* **Data to use**
# # # # # # #

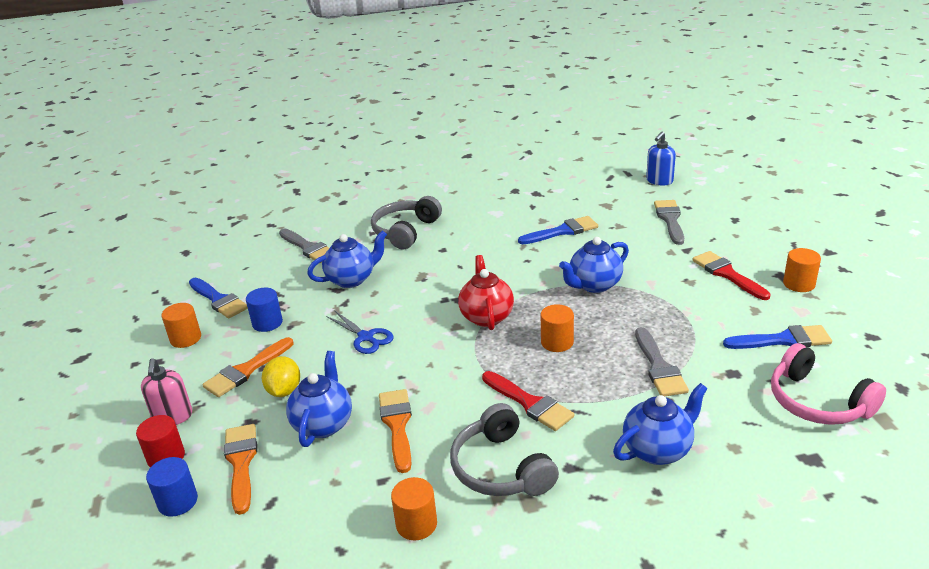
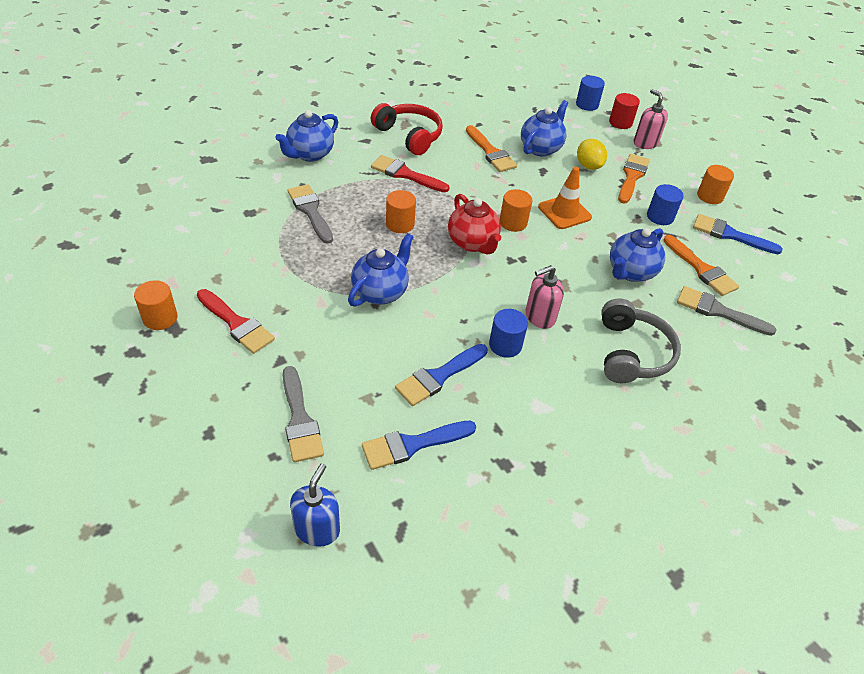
camera: 155 degrees right, 15 degrees up
(241, 463) = (571, 124): orange brush -> orange brush (701, 269)
(323, 424) = (541, 148): blue teapot -> blue teapot turned 135 degrees counterclockwise
(366, 337) = (564, 212): blue scissors -> orange traffic cone
(416, 524) = (445, 107): orange cylinder -> orange cylinder (513, 223)
(461, 257) = (539, 317): none -> pink soap dispenser
(501, 243) = (505, 345): none -> blue cylinder
(501, 468) = (409, 136): grey headphones -> red headphones
(783, 340) = (199, 247): blue brush -> blue brush (412, 445)
(817, 401) = (188, 196): pink headphones -> none

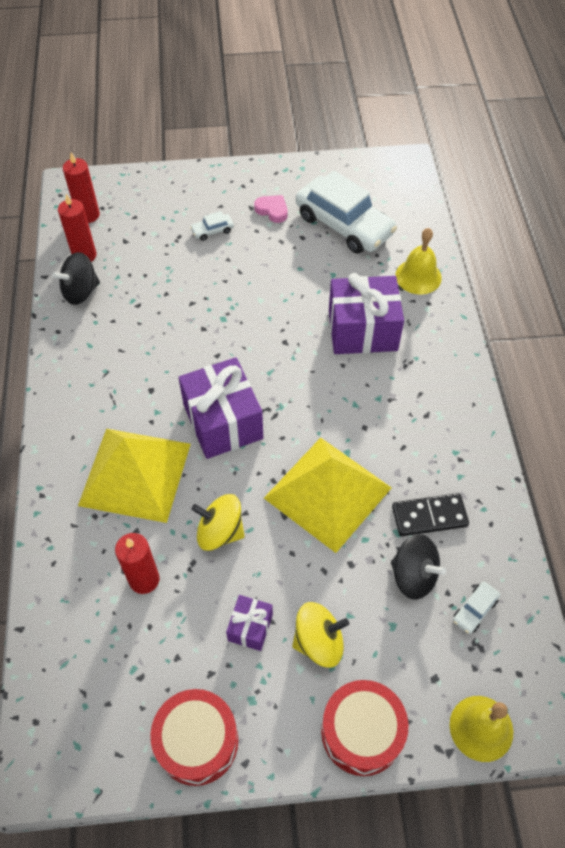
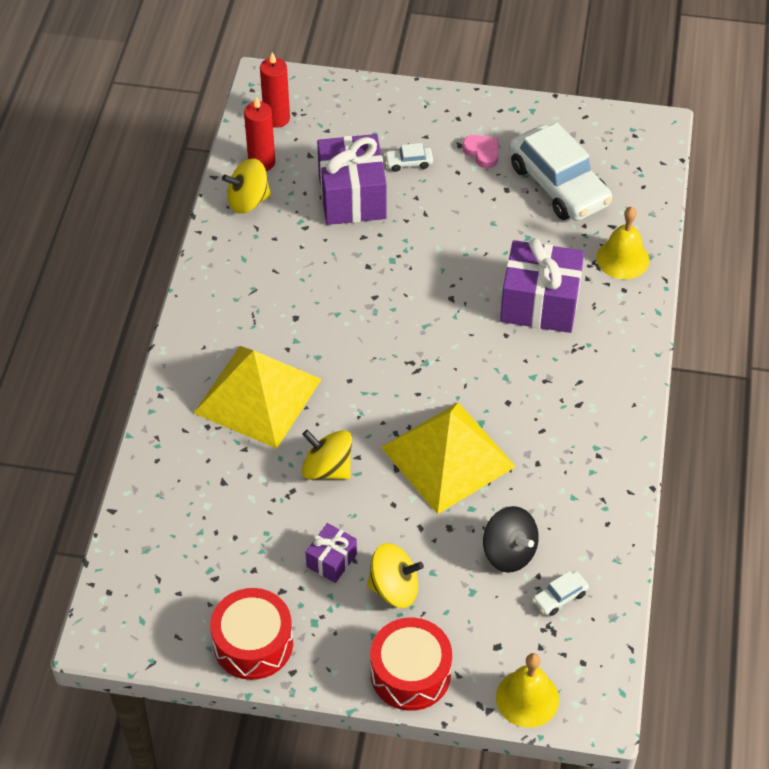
camera: 15 degrees right, 5 degrees down
(81, 292) = (248, 201): black spinning top -> yellow spinning top
(144, 579) = (241, 495): red candle -> none
(223, 422) = (361, 365): purple gift -> purple gift (352, 197)
(429, 516) = (545, 502): black domino -> none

# # # # # # #

* **Task to complete**
All lines from the one containing "(144, 579) = (241, 495): red candle -> none" through the end of the material should be restated exactly, with both end lines kept.

* **Result**
(144, 579) = (241, 495): red candle -> none
(223, 422) = (361, 365): purple gift -> purple gift (352, 197)
(429, 516) = (545, 502): black domino -> none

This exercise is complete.